start Data provided

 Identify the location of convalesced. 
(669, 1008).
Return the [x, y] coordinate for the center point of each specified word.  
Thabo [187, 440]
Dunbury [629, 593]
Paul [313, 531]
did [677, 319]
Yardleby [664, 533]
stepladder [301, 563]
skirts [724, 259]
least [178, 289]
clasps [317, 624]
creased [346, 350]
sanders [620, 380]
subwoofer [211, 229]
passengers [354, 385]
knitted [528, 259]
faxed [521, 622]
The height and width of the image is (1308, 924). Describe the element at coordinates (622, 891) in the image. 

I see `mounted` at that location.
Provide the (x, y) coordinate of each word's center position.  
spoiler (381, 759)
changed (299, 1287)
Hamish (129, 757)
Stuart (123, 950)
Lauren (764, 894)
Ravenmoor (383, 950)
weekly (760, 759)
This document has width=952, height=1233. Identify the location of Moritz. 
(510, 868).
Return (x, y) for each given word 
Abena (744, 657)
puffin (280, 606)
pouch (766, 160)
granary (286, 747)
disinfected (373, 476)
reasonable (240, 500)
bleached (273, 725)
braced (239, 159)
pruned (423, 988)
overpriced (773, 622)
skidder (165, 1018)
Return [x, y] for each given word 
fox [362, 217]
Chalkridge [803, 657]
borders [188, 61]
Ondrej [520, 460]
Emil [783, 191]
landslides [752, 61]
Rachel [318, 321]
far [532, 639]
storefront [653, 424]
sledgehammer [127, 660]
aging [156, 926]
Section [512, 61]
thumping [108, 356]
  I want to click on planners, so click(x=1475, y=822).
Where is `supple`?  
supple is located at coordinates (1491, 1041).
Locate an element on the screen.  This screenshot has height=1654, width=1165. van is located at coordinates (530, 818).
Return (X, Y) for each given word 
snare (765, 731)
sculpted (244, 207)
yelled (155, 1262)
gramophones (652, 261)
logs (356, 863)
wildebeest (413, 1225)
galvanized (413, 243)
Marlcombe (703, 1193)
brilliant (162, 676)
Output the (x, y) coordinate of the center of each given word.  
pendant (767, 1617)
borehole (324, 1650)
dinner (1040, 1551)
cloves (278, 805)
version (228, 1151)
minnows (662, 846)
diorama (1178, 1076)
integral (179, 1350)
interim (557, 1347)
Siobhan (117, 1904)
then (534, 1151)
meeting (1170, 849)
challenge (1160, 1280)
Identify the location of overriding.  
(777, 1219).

end Data provided

Please rewrite all of the records above as a JSON list of strings, one string per line, leaving out blank lines.

> **Answer for this exercise**:
[
  " Identify the location of convalesced. ",
  "(669, 1008).",
  "Return the [x, y] coordinate for the center point of each specified word.  ",
  "Thabo [187, 440]",
  "Dunbury [629, 593]",
  "Paul [313, 531]",
  "did [677, 319]",
  "Yardleby [664, 533]",
  "stepladder [301, 563]",
  "skirts [724, 259]",
  "least [178, 289]",
  "clasps [317, 624]",
  "creased [346, 350]",
  "sanders [620, 380]",
  "subwoofer [211, 229]",
  "passengers [354, 385]",
  "knitted [528, 259]",
  "faxed [521, 622]",
  "The height and width of the image is (1308, 924). Describe the element at coordinates (622, 891) in the image. ",
  "I see `mounted` at that location.",
  "Provide the (x, y) coordinate of each word's center position.  ",
  "spoiler (381, 759)",
  "changed (299, 1287)",
  "Hamish (129, 757)",
  "Stuart (123, 950)",
  "Lauren (764, 894)",
  "Ravenmoor (383, 950)",
  "weekly (760, 759)",
  "This document has width=952, height=1233. Identify the location of Moritz. ",
  "(510, 868).",
  "Return (x, y) for each given word ",
  "Abena (744, 657)",
  "puffin (280, 606)",
  "pouch (766, 160)",
  "granary (286, 747)",
  "disinfected (373, 476)",
  "reasonable (240, 500)",
  "bleached (273, 725)",
  "braced (239, 159)",
  "pruned (423, 988)",
  "overpriced (773, 622)",
  "skidder (165, 1018)",
  "Return [x, y] for each given word ",
  "fox [362, 217]",
  "Chalkridge [803, 657]",
  "borders [188, 61]",
  "Ondrej [520, 460]",
  "Emil [783, 191]",
  "landslides [752, 61]",
  "Rachel [318, 321]",
  "far [532, 639]",
  "storefront [653, 424]",
  "sledgehammer [127, 660]",
  "aging [156, 926]",
  "Section [512, 61]",
  "thumping [108, 356]",
  "  I want to click on planners, so click(x=1475, y=822).",
  "Where is `supple`?  ",
  "supple is located at coordinates (1491, 1041).",
  "Locate an element on the screen.  This screenshot has height=1654, width=1165. van is located at coordinates (530, 818).",
  "Return (X, Y) for each given word ",
  "snare (765, 731)",
  "sculpted (244, 207)",
  "yelled (155, 1262)",
  "gramophones (652, 261)",
  "logs (356, 863)",
  "wildebeest (413, 1225)",
  "galvanized (413, 243)",
  "Marlcombe (703, 1193)",
  "brilliant (162, 676)",
  "Output the (x, y) coordinate of the center of each given word.  ",
  "pendant (767, 1617)",
  "borehole (324, 1650)",
  "dinner (1040, 1551)",
  "cloves (278, 805)",
  "version (228, 1151)",
  "minnows (662, 846)",
  "diorama (1178, 1076)",
  "integral (179, 1350)",
  "interim (557, 1347)",
  "Siobhan (117, 1904)",
  "then (534, 1151)",
  "meeting (1170, 849)",
  "challenge (1160, 1280)",
  "Identify the location of overriding.  ",
  "(777, 1219)."
]